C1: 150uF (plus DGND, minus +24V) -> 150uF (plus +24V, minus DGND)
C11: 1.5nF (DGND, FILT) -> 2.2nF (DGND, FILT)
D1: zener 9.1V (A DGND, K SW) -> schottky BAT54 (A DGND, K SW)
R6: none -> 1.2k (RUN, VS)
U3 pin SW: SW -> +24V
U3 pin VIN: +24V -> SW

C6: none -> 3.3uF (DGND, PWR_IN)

========================

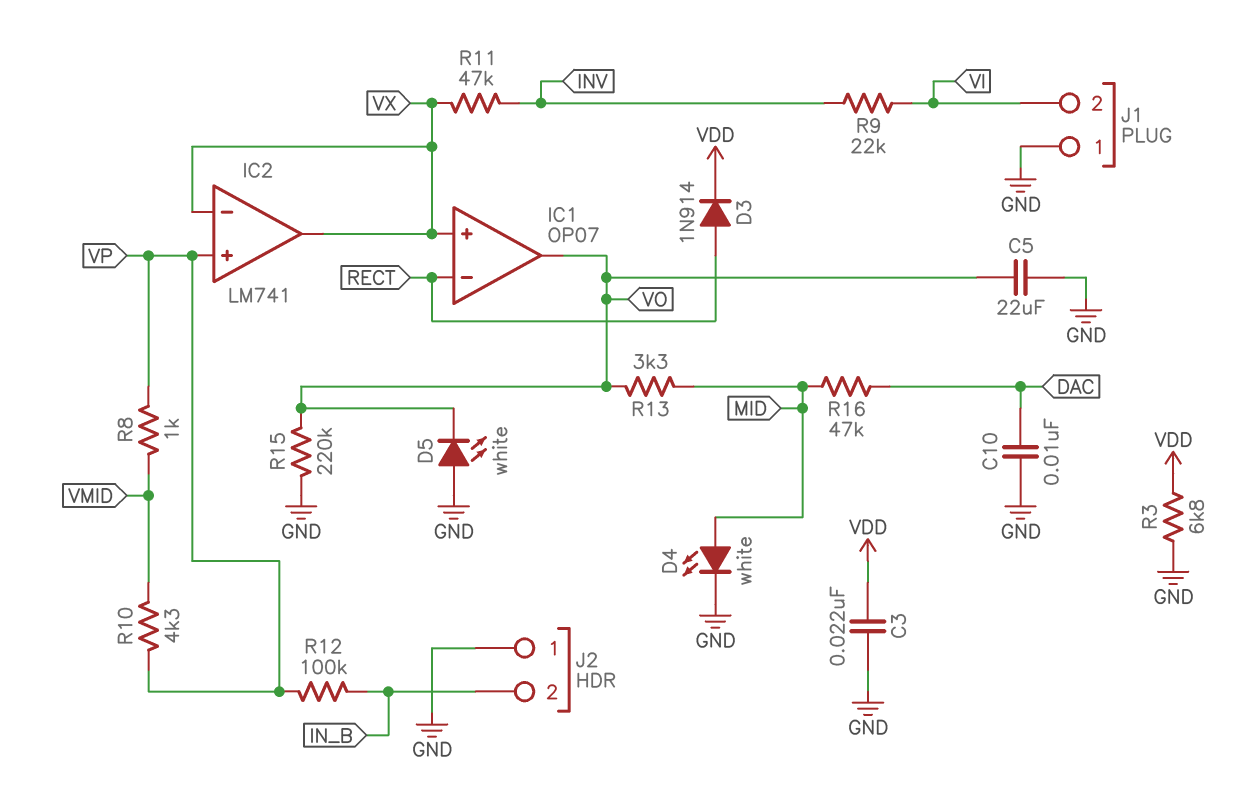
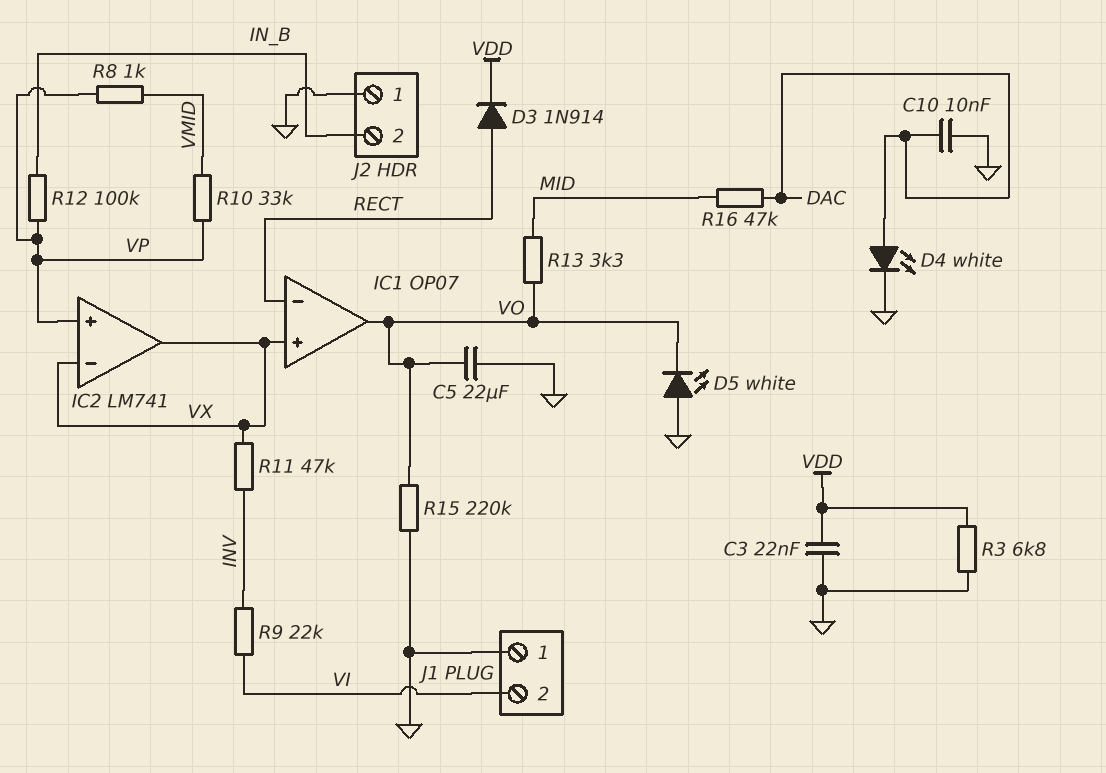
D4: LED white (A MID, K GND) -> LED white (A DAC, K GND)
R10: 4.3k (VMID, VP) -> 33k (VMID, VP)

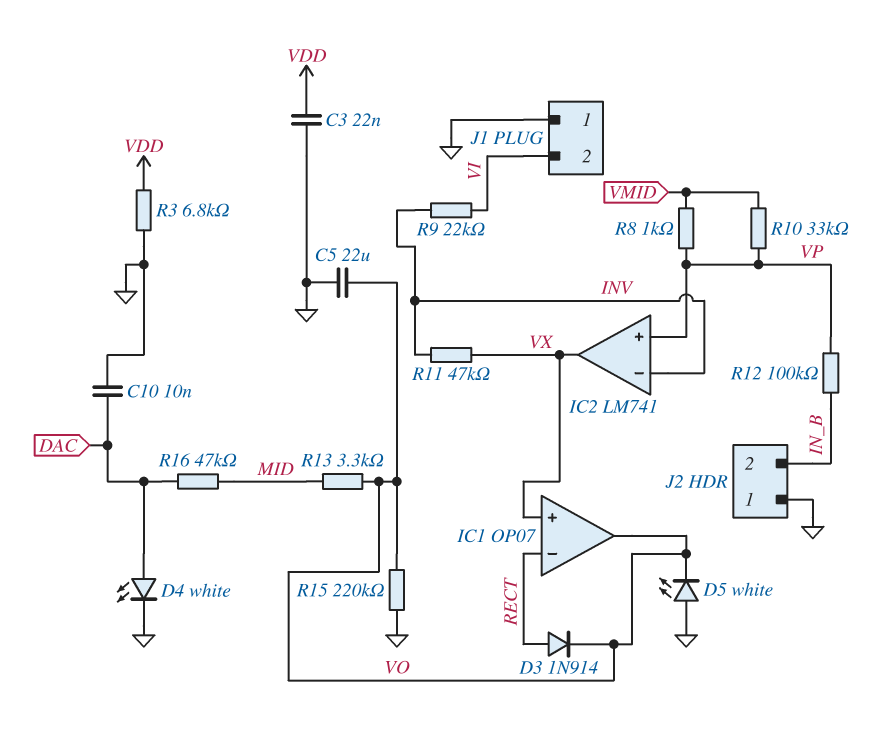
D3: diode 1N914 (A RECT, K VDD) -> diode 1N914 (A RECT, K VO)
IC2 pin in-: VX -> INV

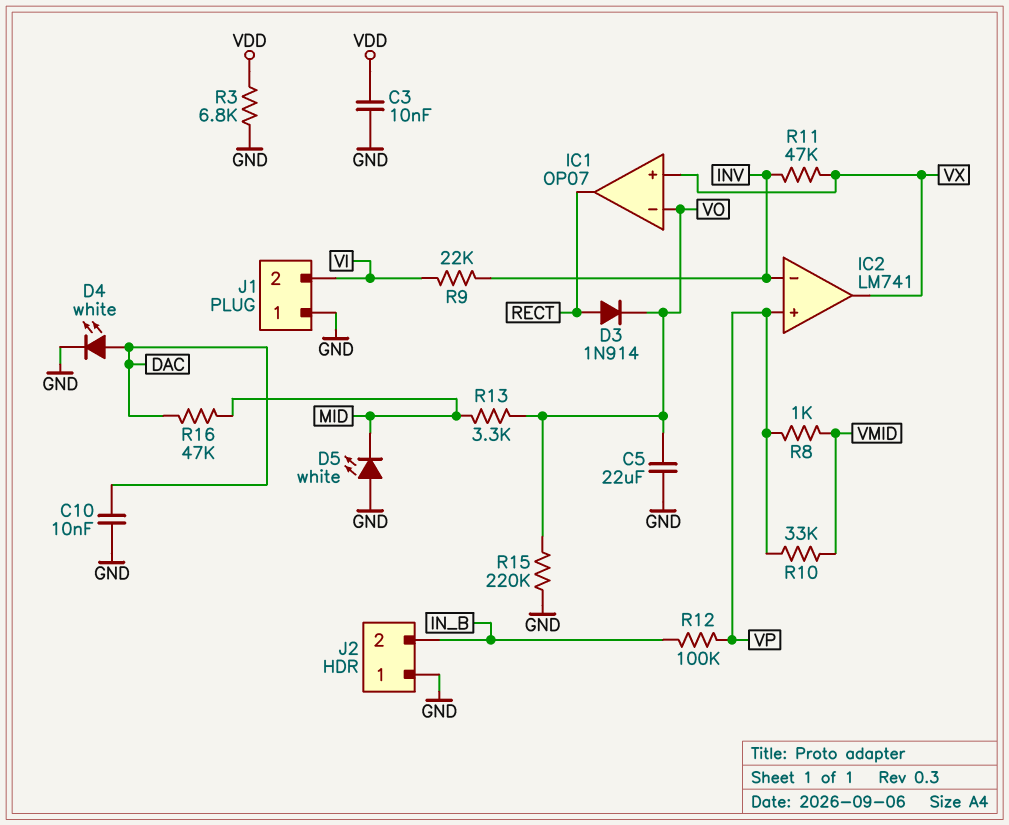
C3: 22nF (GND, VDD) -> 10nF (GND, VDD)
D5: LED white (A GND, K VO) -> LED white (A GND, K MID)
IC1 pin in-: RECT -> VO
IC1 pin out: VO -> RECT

========================

WHAT IS EXPECTED: Filter the records above down to the lines containing "none".

ANSWER BELOW:
R6: none -> 1.2k (RUN, VS)
C6: none -> 3.3uF (DGND, PWR_IN)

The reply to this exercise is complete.